Task brief – This exercise calls for the data below to be retyped exactly, minus any images.

START Exercise materials

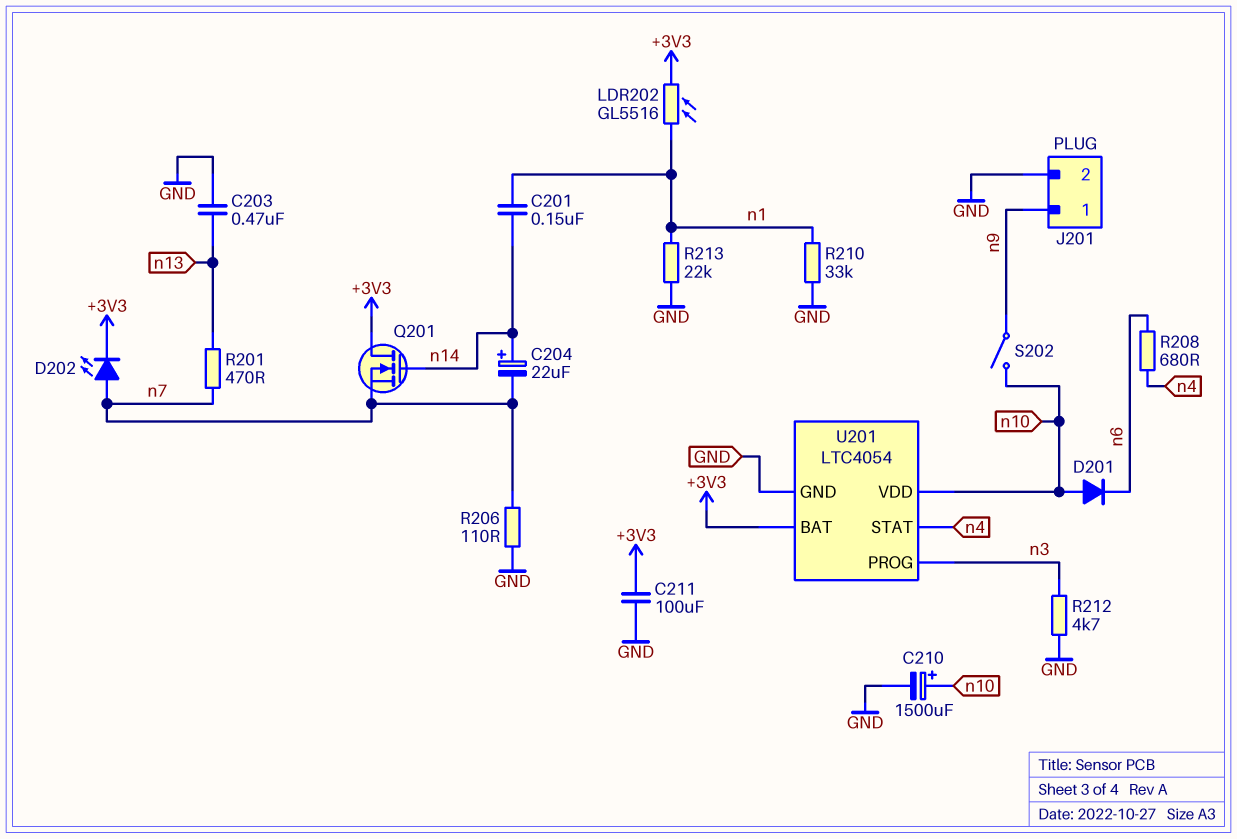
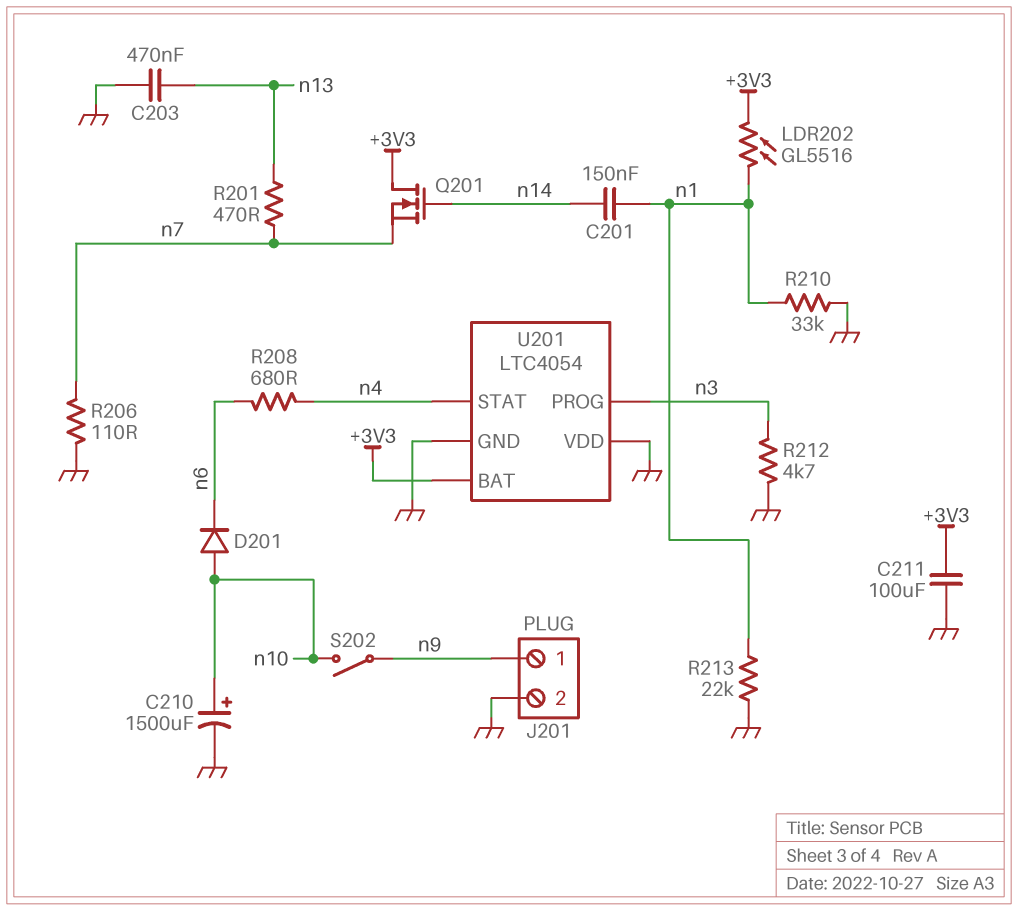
C204: 22uF (plus n14, minus n7) -> none
D202: LED (A n7, K +3V3) -> none
U201 pin VDD: n10 -> GND

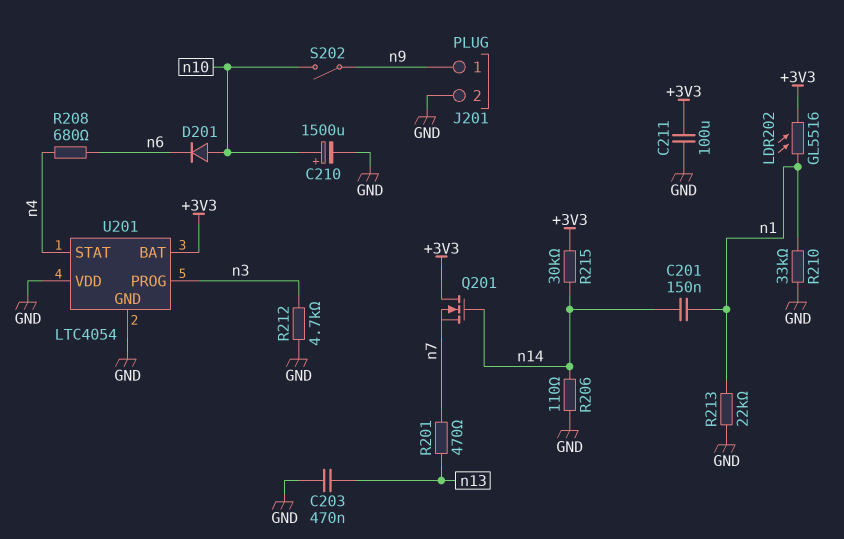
R206: 110 (GND, n7) -> 110 (GND, n14)
R215: none -> 30k (+3V3, n14)

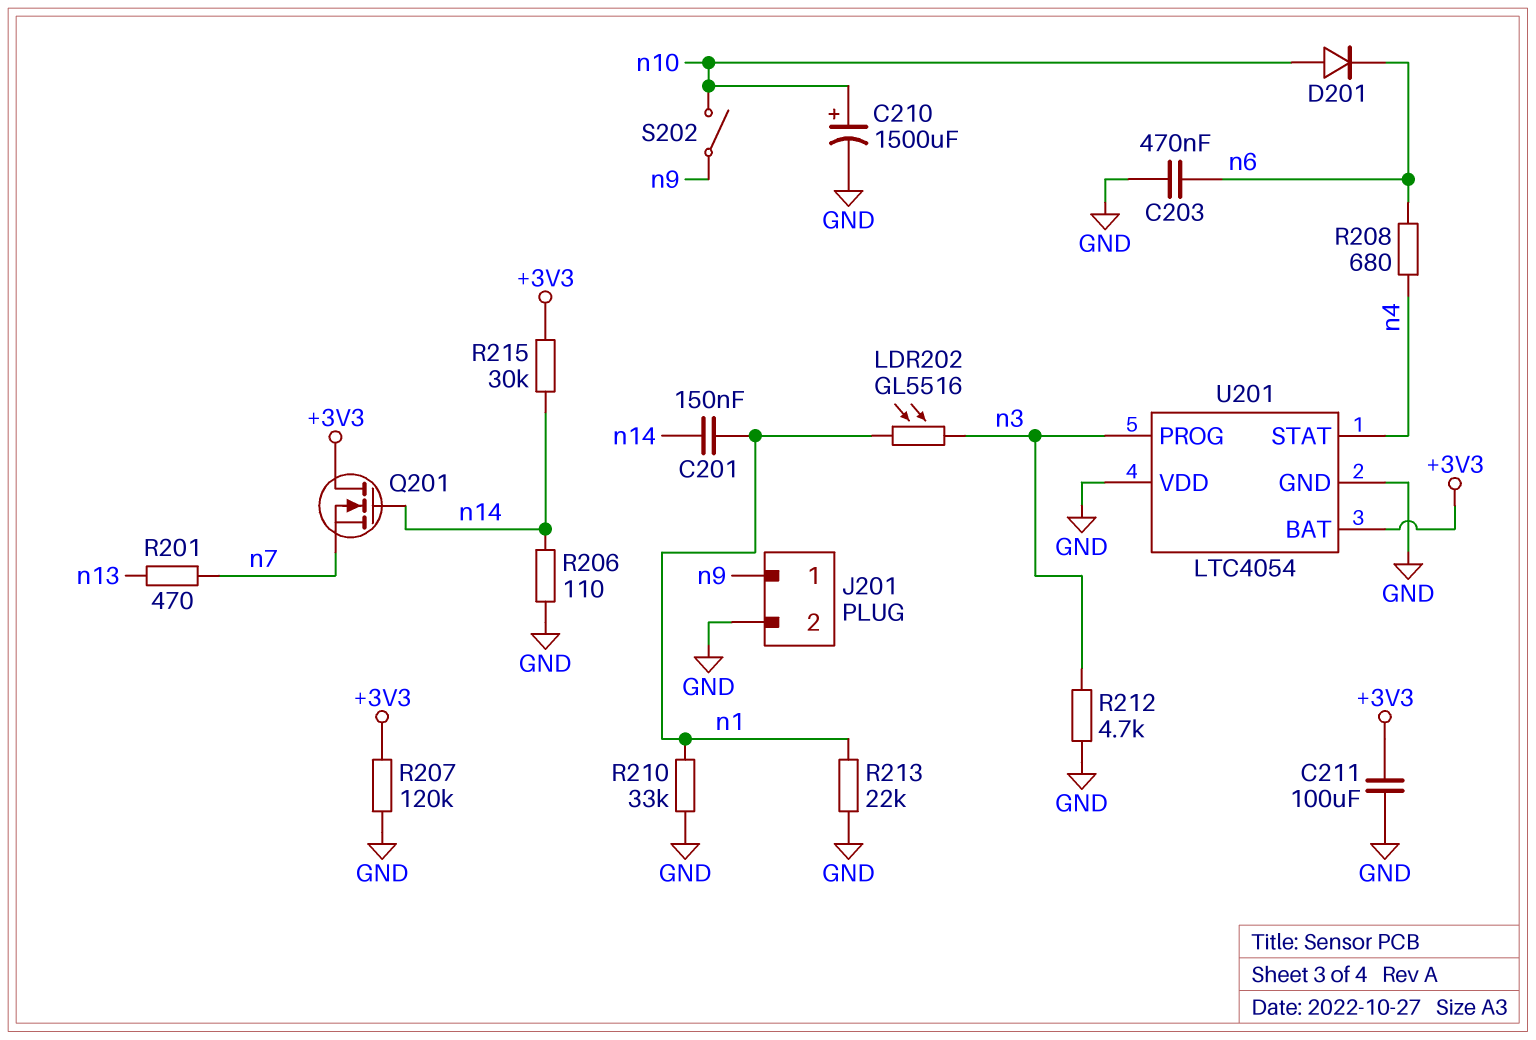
C203: 470nF (GND, n13) -> 470nF (GND, n6)
LDR202: GL5516 (+3V3, n1) -> GL5516 (n1, n3)
R207: none -> 120k (+3V3, GND)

END Exercise materials

Result of this exercise –
C204: 22uF (plus n14, minus n7) -> none
D202: LED (A n7, K +3V3) -> none
U201 pin VDD: n10 -> GND

R206: 110 (GND, n7) -> 110 (GND, n14)
R215: none -> 30k (+3V3, n14)

C203: 470nF (GND, n13) -> 470nF (GND, n6)
LDR202: GL5516 (+3V3, n1) -> GL5516 (n1, n3)
R207: none -> 120k (+3V3, GND)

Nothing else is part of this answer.